- [Material provided]
--- START ---

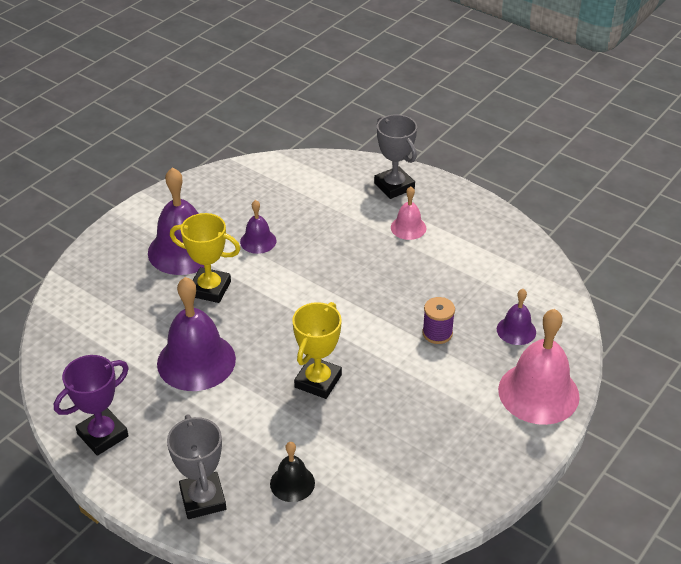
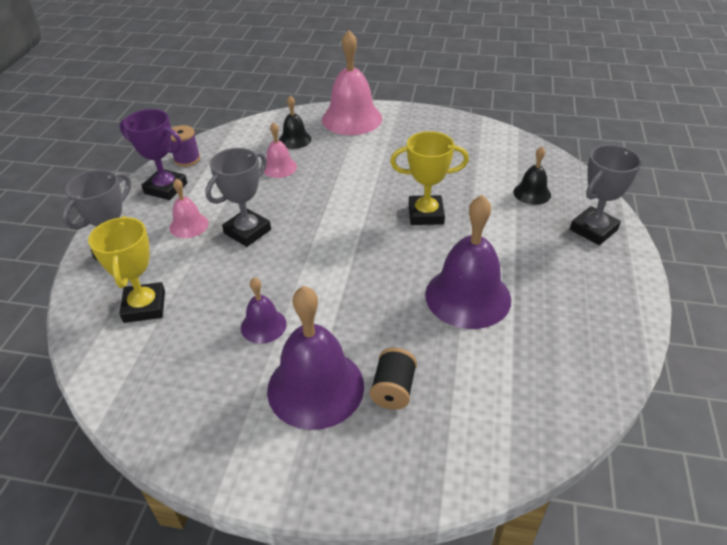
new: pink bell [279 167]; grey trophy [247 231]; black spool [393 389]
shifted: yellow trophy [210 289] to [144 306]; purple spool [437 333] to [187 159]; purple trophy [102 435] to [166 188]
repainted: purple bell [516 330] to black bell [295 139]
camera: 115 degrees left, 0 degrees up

--- END ---

- [Brief]
Set out every line from the material that contains the string "purple".

- [Solution to this problem]
shifted: yellow trophy [210 289] to [144 306]; purple spool [437 333] to [187 159]; purple trophy [102 435] to [166 188]
repainted: purple bell [516 330] to black bell [295 139]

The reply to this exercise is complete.